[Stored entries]
^^^^
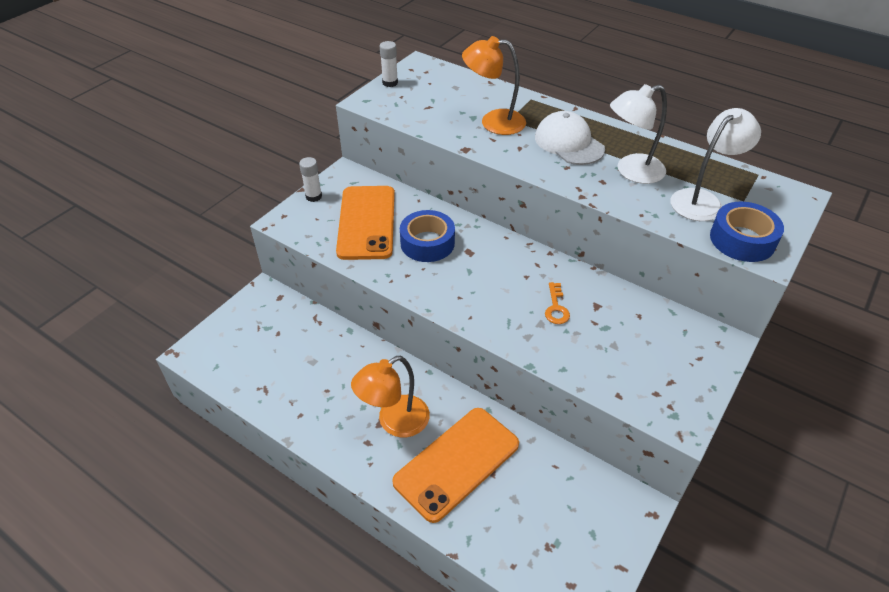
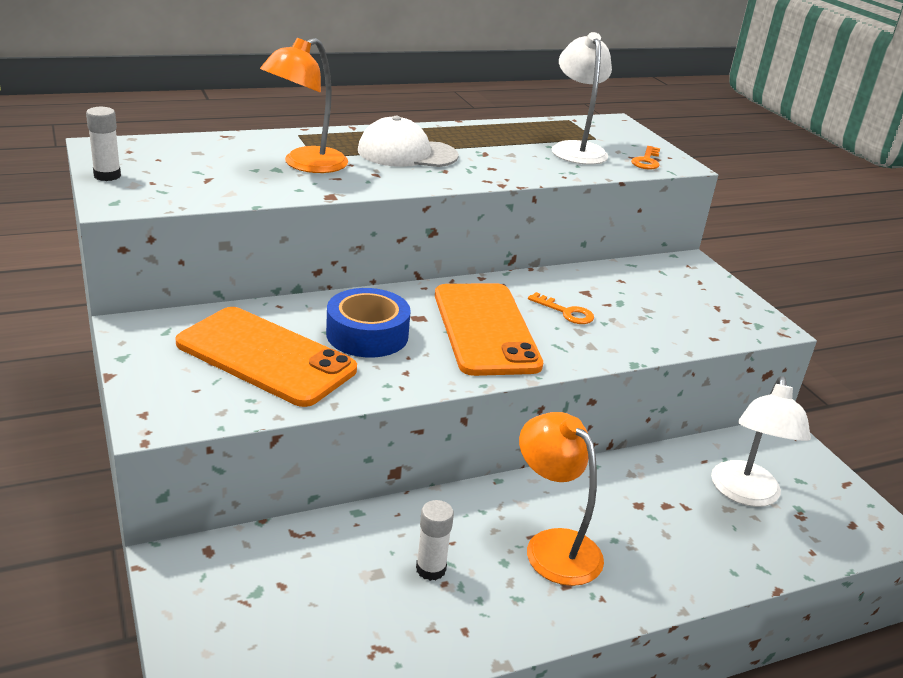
camera: 60 degrees left, 15 degrees down
(313, 196) = (143, 372): white glue stick -> white glue stick (431, 569)
(394, 422) = (553, 546): orange lamp -> orange lamp turned 150 degrees clockwise
(457, 463) = (652, 525): orange phone -> orange phone (485, 329)
(631, 171) = (495, 152): white lamp -> white lamp (745, 494)
(742, 240) = (646, 161): blue tape -> orange key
^^^^
→ Task details: Begin with the line that contains "(457, 463) = (652, 525): orange" and quote each line after it exactly, stopping after the last line of the data.

→ Response:
(457, 463) = (652, 525): orange phone -> orange phone (485, 329)
(631, 171) = (495, 152): white lamp -> white lamp (745, 494)
(742, 240) = (646, 161): blue tape -> orange key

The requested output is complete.